### PROBLEM TO WORK ON:
Print the listing below exactly as written.

"""

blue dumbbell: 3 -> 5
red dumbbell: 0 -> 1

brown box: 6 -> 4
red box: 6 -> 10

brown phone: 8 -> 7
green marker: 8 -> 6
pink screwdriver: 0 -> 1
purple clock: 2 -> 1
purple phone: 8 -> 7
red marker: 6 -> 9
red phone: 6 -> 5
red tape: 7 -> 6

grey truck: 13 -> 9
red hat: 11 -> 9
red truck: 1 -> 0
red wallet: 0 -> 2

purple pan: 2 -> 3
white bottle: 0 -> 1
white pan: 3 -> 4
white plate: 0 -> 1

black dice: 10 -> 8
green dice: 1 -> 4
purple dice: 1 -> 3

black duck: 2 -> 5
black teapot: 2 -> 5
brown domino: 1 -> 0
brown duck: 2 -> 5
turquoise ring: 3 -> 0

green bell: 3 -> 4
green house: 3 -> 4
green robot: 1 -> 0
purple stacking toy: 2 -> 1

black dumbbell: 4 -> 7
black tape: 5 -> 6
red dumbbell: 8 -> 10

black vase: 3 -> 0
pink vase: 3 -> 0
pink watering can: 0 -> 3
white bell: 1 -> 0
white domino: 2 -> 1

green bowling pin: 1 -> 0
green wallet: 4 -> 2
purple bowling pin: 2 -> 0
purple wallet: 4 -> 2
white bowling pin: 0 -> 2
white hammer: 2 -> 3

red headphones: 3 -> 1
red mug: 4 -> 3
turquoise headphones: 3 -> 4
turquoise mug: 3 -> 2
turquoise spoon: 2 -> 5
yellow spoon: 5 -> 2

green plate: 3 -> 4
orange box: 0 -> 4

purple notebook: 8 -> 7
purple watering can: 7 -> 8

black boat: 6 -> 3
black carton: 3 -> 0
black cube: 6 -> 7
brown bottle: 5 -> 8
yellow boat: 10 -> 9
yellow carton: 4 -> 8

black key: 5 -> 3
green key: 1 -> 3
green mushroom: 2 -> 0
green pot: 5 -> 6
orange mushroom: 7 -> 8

"""

### RESULT BELOW:
blue dumbbell: 3 -> 5
red dumbbell: 0 -> 1

brown box: 6 -> 4
red box: 6 -> 10

brown phone: 8 -> 7
green marker: 8 -> 6
pink screwdriver: 0 -> 1
purple clock: 2 -> 1
purple phone: 8 -> 7
red marker: 6 -> 9
red phone: 6 -> 5
red tape: 7 -> 6

grey truck: 13 -> 9
red hat: 11 -> 9
red truck: 1 -> 0
red wallet: 0 -> 2

purple pan: 2 -> 3
white bottle: 0 -> 1
white pan: 3 -> 4
white plate: 0 -> 1

black dice: 10 -> 8
green dice: 1 -> 4
purple dice: 1 -> 3

black duck: 2 -> 5
black teapot: 2 -> 5
brown domino: 1 -> 0
brown duck: 2 -> 5
turquoise ring: 3 -> 0

green bell: 3 -> 4
green house: 3 -> 4
green robot: 1 -> 0
purple stacking toy: 2 -> 1

black dumbbell: 4 -> 7
black tape: 5 -> 6
red dumbbell: 8 -> 10

black vase: 3 -> 0
pink vase: 3 -> 0
pink watering can: 0 -> 3
white bell: 1 -> 0
white domino: 2 -> 1

green bowling pin: 1 -> 0
green wallet: 4 -> 2
purple bowling pin: 2 -> 0
purple wallet: 4 -> 2
white bowling pin: 0 -> 2
white hammer: 2 -> 3

red headphones: 3 -> 1
red mug: 4 -> 3
turquoise headphones: 3 -> 4
turquoise mug: 3 -> 2
turquoise spoon: 2 -> 5
yellow spoon: 5 -> 2

green plate: 3 -> 4
orange box: 0 -> 4

purple notebook: 8 -> 7
purple watering can: 7 -> 8

black boat: 6 -> 3
black carton: 3 -> 0
black cube: 6 -> 7
brown bottle: 5 -> 8
yellow boat: 10 -> 9
yellow carton: 4 -> 8

black key: 5 -> 3
green key: 1 -> 3
green mushroom: 2 -> 0
green pot: 5 -> 6
orange mushroom: 7 -> 8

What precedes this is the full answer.